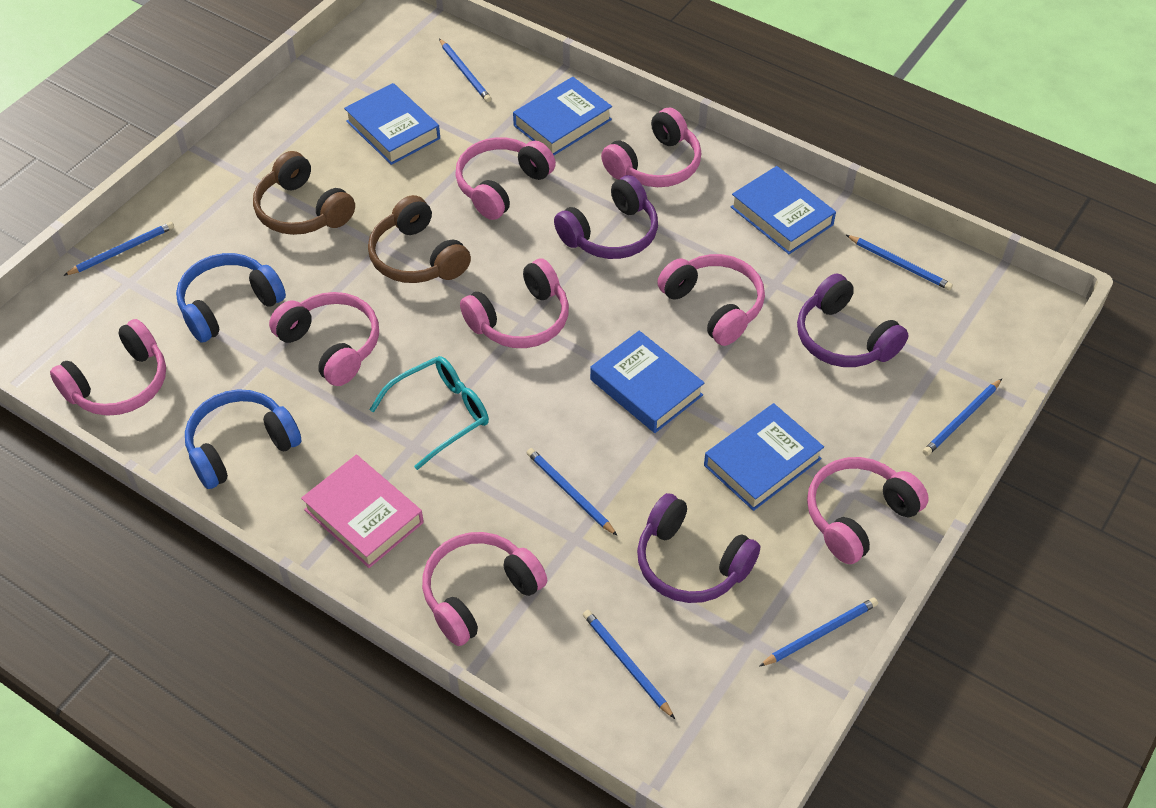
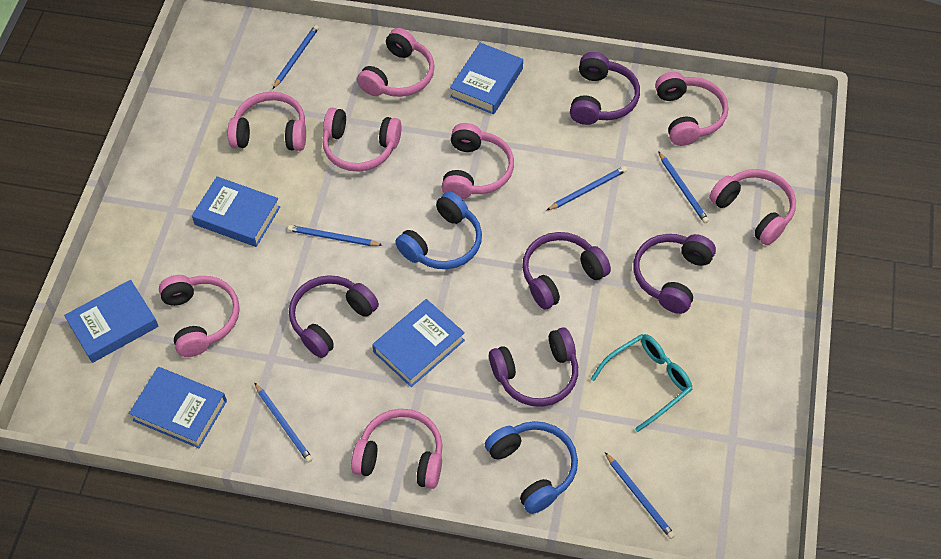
blue pencil: 7 -> 6
brown headphones: 2 -> 0
pink book: 1 -> 0
purple headphones: 3 -> 5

→ **Task goal**:
Return the full material word for word. Do not include the pictures.

→ **The answer**:
blue pencil: 7 -> 6
brown headphones: 2 -> 0
pink book: 1 -> 0
purple headphones: 3 -> 5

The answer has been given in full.